| Problem to work on |
Write out the material again, replacing every "Kolkata" with "Mumbai" and leaving all else the same.

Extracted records
┌──
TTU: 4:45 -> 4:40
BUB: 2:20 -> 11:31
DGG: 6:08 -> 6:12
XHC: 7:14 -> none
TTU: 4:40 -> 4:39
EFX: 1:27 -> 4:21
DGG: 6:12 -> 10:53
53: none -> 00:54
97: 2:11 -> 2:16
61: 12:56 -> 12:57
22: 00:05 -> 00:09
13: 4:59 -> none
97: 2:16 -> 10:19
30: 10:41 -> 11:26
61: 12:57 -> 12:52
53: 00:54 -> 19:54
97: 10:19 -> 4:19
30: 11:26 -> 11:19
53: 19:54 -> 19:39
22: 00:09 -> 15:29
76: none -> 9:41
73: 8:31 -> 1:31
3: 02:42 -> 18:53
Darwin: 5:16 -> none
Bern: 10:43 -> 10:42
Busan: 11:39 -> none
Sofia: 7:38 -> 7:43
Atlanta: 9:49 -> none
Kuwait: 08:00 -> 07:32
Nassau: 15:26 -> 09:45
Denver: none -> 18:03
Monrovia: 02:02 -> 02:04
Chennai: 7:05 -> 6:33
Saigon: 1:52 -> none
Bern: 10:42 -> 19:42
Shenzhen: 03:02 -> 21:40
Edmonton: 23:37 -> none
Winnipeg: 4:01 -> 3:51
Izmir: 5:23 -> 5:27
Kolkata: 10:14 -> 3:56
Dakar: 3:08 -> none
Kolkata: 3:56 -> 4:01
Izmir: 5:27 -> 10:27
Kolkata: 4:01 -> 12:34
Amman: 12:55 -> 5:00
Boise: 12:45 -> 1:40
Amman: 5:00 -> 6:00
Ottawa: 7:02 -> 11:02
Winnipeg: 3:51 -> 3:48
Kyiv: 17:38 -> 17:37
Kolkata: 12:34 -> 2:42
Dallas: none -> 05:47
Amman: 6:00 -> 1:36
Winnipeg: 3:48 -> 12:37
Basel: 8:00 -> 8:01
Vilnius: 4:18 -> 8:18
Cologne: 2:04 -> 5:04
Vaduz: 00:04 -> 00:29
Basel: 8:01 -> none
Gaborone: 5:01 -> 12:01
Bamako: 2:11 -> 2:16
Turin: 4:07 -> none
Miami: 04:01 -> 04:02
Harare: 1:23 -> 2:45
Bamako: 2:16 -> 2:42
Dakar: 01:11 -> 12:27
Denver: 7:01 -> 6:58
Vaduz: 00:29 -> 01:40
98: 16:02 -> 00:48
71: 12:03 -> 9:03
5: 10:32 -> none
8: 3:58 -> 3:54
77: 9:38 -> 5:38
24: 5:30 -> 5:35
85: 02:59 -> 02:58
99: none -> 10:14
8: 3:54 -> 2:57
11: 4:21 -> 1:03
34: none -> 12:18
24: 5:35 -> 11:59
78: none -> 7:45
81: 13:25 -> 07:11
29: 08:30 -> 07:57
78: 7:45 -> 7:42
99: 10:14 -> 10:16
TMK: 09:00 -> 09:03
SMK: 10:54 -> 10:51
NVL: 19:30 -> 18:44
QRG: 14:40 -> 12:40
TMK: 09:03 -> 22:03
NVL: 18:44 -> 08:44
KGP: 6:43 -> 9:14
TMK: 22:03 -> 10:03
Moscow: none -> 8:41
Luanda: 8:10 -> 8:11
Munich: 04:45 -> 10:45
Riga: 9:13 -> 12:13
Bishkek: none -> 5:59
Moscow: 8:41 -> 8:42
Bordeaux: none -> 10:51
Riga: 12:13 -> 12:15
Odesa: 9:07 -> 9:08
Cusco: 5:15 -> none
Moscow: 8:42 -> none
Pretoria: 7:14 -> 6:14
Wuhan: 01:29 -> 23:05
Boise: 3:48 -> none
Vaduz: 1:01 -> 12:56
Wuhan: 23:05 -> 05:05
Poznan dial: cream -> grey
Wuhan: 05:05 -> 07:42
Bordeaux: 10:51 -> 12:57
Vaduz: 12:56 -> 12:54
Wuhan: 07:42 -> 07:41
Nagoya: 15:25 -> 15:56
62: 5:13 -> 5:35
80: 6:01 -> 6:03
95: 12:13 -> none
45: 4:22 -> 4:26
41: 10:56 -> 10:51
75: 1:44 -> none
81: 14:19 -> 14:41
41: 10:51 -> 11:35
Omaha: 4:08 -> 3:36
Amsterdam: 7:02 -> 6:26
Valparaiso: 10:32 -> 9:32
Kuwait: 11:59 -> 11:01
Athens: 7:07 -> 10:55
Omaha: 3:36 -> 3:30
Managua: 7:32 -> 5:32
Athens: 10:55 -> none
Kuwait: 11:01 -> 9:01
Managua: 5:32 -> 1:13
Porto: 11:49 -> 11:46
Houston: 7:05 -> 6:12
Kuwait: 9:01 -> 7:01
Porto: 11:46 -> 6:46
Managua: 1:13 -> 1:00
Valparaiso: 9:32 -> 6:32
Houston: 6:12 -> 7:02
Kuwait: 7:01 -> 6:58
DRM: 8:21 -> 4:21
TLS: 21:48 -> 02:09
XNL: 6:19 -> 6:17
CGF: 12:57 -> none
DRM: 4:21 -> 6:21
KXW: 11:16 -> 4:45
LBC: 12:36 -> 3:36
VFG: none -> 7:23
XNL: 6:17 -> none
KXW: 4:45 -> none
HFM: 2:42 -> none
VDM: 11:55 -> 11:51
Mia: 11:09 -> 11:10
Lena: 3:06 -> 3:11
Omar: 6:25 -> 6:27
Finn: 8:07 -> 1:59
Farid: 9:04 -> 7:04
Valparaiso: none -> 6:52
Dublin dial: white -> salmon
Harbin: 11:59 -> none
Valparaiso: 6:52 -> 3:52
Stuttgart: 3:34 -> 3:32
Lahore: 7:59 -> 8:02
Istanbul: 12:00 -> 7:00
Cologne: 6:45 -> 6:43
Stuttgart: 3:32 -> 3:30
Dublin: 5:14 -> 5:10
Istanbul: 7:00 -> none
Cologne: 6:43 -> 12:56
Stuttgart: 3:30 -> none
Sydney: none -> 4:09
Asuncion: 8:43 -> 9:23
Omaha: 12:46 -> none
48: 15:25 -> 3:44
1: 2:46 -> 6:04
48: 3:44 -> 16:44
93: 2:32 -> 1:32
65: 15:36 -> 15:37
└──
| Solution for this exercise |
TTU: 4:45 -> 4:40
BUB: 2:20 -> 11:31
DGG: 6:08 -> 6:12
XHC: 7:14 -> none
TTU: 4:40 -> 4:39
EFX: 1:27 -> 4:21
DGG: 6:12 -> 10:53
53: none -> 00:54
97: 2:11 -> 2:16
61: 12:56 -> 12:57
22: 00:05 -> 00:09
13: 4:59 -> none
97: 2:16 -> 10:19
30: 10:41 -> 11:26
61: 12:57 -> 12:52
53: 00:54 -> 19:54
97: 10:19 -> 4:19
30: 11:26 -> 11:19
53: 19:54 -> 19:39
22: 00:09 -> 15:29
76: none -> 9:41
73: 8:31 -> 1:31
3: 02:42 -> 18:53
Darwin: 5:16 -> none
Bern: 10:43 -> 10:42
Busan: 11:39 -> none
Sofia: 7:38 -> 7:43
Atlanta: 9:49 -> none
Kuwait: 08:00 -> 07:32
Nassau: 15:26 -> 09:45
Denver: none -> 18:03
Monrovia: 02:02 -> 02:04
Chennai: 7:05 -> 6:33
Saigon: 1:52 -> none
Bern: 10:42 -> 19:42
Shenzhen: 03:02 -> 21:40
Edmonton: 23:37 -> none
Winnipeg: 4:01 -> 3:51
Izmir: 5:23 -> 5:27
Mumbai: 10:14 -> 3:56
Dakar: 3:08 -> none
Mumbai: 3:56 -> 4:01
Izmir: 5:27 -> 10:27
Mumbai: 4:01 -> 12:34
Amman: 12:55 -> 5:00
Boise: 12:45 -> 1:40
Amman: 5:00 -> 6:00
Ottawa: 7:02 -> 11:02
Winnipeg: 3:51 -> 3:48
Kyiv: 17:38 -> 17:37
Mumbai: 12:34 -> 2:42
Dallas: none -> 05:47
Amman: 6:00 -> 1:36
Winnipeg: 3:48 -> 12:37
Basel: 8:00 -> 8:01
Vilnius: 4:18 -> 8:18
Cologne: 2:04 -> 5:04
Vaduz: 00:04 -> 00:29
Basel: 8:01 -> none
Gaborone: 5:01 -> 12:01
Bamako: 2:11 -> 2:16
Turin: 4:07 -> none
Miami: 04:01 -> 04:02
Harare: 1:23 -> 2:45
Bamako: 2:16 -> 2:42
Dakar: 01:11 -> 12:27
Denver: 7:01 -> 6:58
Vaduz: 00:29 -> 01:40
98: 16:02 -> 00:48
71: 12:03 -> 9:03
5: 10:32 -> none
8: 3:58 -> 3:54
77: 9:38 -> 5:38
24: 5:30 -> 5:35
85: 02:59 -> 02:58
99: none -> 10:14
8: 3:54 -> 2:57
11: 4:21 -> 1:03
34: none -> 12:18
24: 5:35 -> 11:59
78: none -> 7:45
81: 13:25 -> 07:11
29: 08:30 -> 07:57
78: 7:45 -> 7:42
99: 10:14 -> 10:16
TMK: 09:00 -> 09:03
SMK: 10:54 -> 10:51
NVL: 19:30 -> 18:44
QRG: 14:40 -> 12:40
TMK: 09:03 -> 22:03
NVL: 18:44 -> 08:44
KGP: 6:43 -> 9:14
TMK: 22:03 -> 10:03
Moscow: none -> 8:41
Luanda: 8:10 -> 8:11
Munich: 04:45 -> 10:45
Riga: 9:13 -> 12:13
Bishkek: none -> 5:59
Moscow: 8:41 -> 8:42
Bordeaux: none -> 10:51
Riga: 12:13 -> 12:15
Odesa: 9:07 -> 9:08
Cusco: 5:15 -> none
Moscow: 8:42 -> none
Pretoria: 7:14 -> 6:14
Wuhan: 01:29 -> 23:05
Boise: 3:48 -> none
Vaduz: 1:01 -> 12:56
Wuhan: 23:05 -> 05:05
Poznan dial: cream -> grey
Wuhan: 05:05 -> 07:42
Bordeaux: 10:51 -> 12:57
Vaduz: 12:56 -> 12:54
Wuhan: 07:42 -> 07:41
Nagoya: 15:25 -> 15:56
62: 5:13 -> 5:35
80: 6:01 -> 6:03
95: 12:13 -> none
45: 4:22 -> 4:26
41: 10:56 -> 10:51
75: 1:44 -> none
81: 14:19 -> 14:41
41: 10:51 -> 11:35
Omaha: 4:08 -> 3:36
Amsterdam: 7:02 -> 6:26
Valparaiso: 10:32 -> 9:32
Kuwait: 11:59 -> 11:01
Athens: 7:07 -> 10:55
Omaha: 3:36 -> 3:30
Managua: 7:32 -> 5:32
Athens: 10:55 -> none
Kuwait: 11:01 -> 9:01
Managua: 5:32 -> 1:13
Porto: 11:49 -> 11:46
Houston: 7:05 -> 6:12
Kuwait: 9:01 -> 7:01
Porto: 11:46 -> 6:46
Managua: 1:13 -> 1:00
Valparaiso: 9:32 -> 6:32
Houston: 6:12 -> 7:02
Kuwait: 7:01 -> 6:58
DRM: 8:21 -> 4:21
TLS: 21:48 -> 02:09
XNL: 6:19 -> 6:17
CGF: 12:57 -> none
DRM: 4:21 -> 6:21
KXW: 11:16 -> 4:45
LBC: 12:36 -> 3:36
VFG: none -> 7:23
XNL: 6:17 -> none
KXW: 4:45 -> none
HFM: 2:42 -> none
VDM: 11:55 -> 11:51
Mia: 11:09 -> 11:10
Lena: 3:06 -> 3:11
Omar: 6:25 -> 6:27
Finn: 8:07 -> 1:59
Farid: 9:04 -> 7:04
Valparaiso: none -> 6:52
Dublin dial: white -> salmon
Harbin: 11:59 -> none
Valparaiso: 6:52 -> 3:52
Stuttgart: 3:34 -> 3:32
Lahore: 7:59 -> 8:02
Istanbul: 12:00 -> 7:00
Cologne: 6:45 -> 6:43
Stuttgart: 3:32 -> 3:30
Dublin: 5:14 -> 5:10
Istanbul: 7:00 -> none
Cologne: 6:43 -> 12:56
Stuttgart: 3:30 -> none
Sydney: none -> 4:09
Asuncion: 8:43 -> 9:23
Omaha: 12:46 -> none
48: 15:25 -> 3:44
1: 2:46 -> 6:04
48: 3:44 -> 16:44
93: 2:32 -> 1:32
65: 15:36 -> 15:37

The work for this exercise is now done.